AIM OF THE TASK:
Exactly reproduce the line containing "camera: 30 degrees left, 20 degrees down" together with every line after it, through the end of the entries, and give nothing more.

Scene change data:
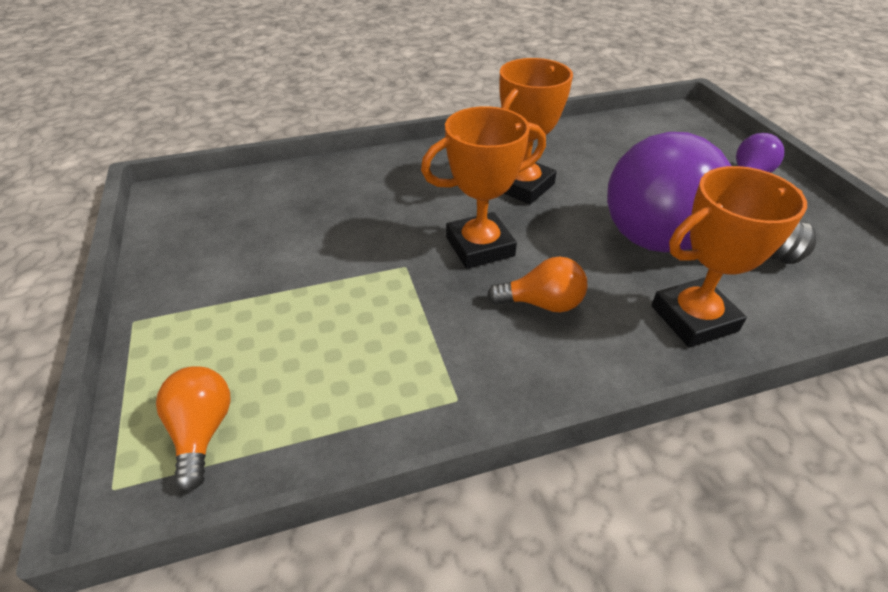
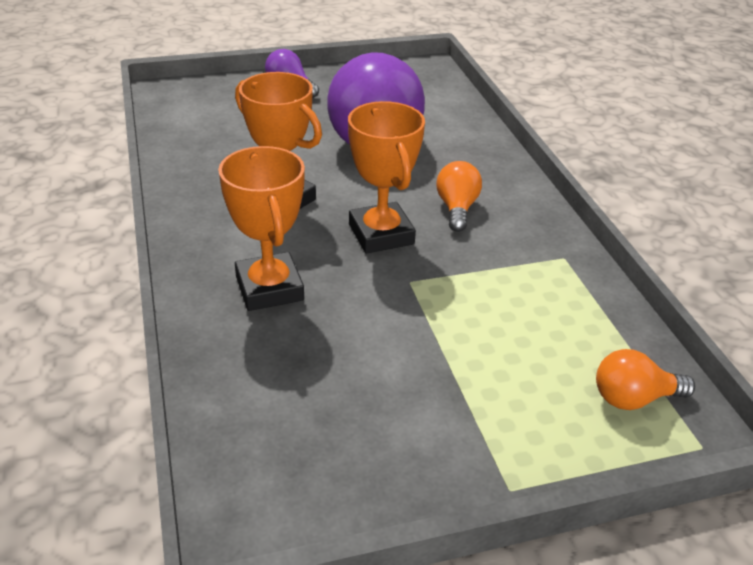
camera: 90 degrees left, 5 degrees down
(693, 318) = (467, 147): orange trophy -> orange trophy (269, 288)

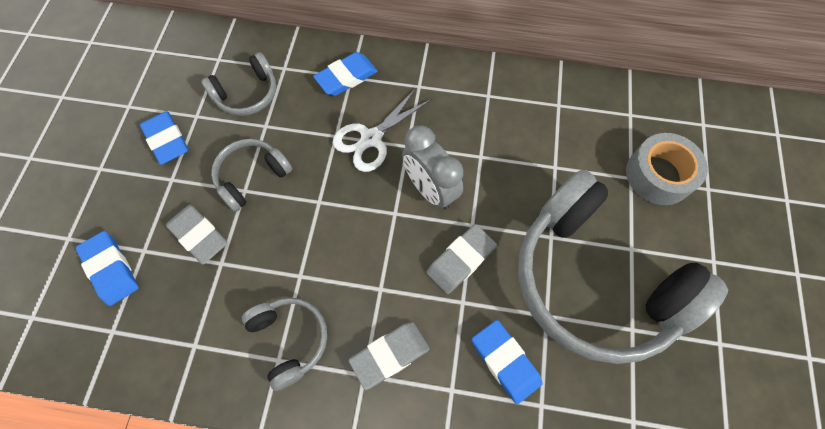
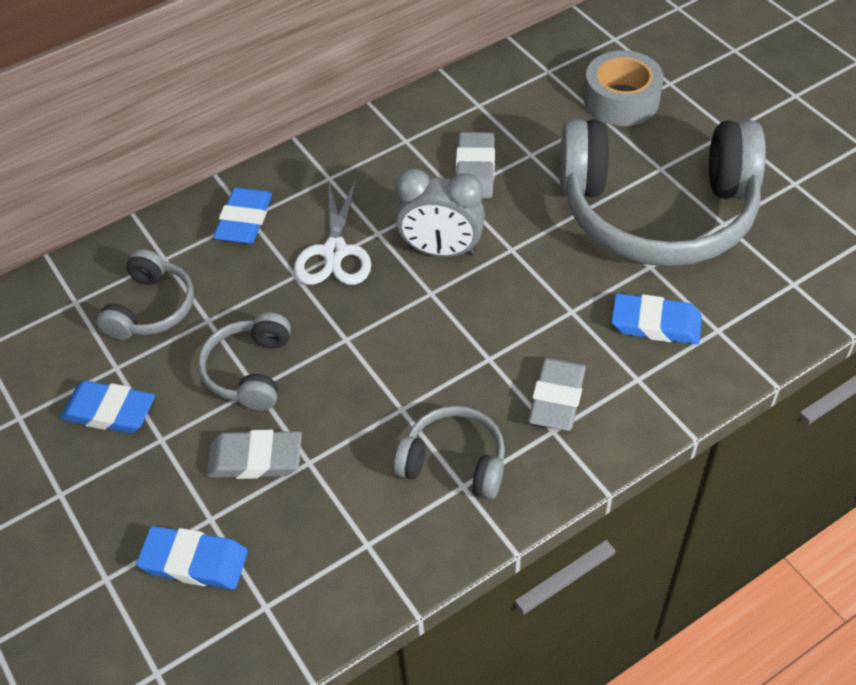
camera: 40 degrees left, 15 degrees down
(461, 260) = (533, 282): grey eraser -> grey eraser (475, 170)

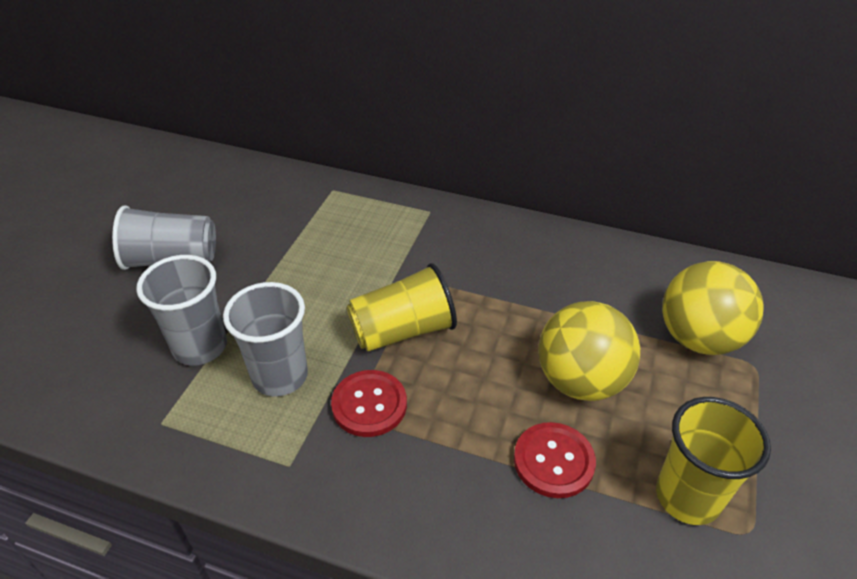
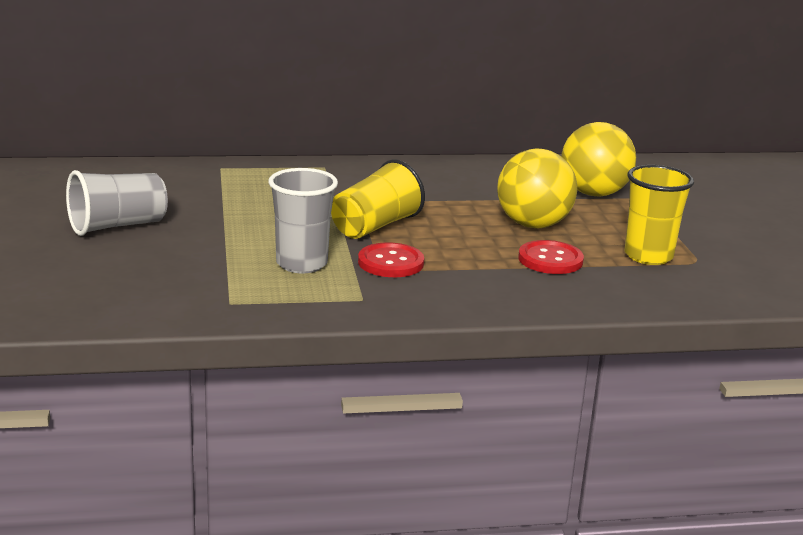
camera: 30 degrees left, 20 degrees down
(200, 347) = (212, 263): grey cup -> none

TASK ANSWER:
camera: 30 degrees left, 20 degrees down
(200, 347) = (212, 263): grey cup -> none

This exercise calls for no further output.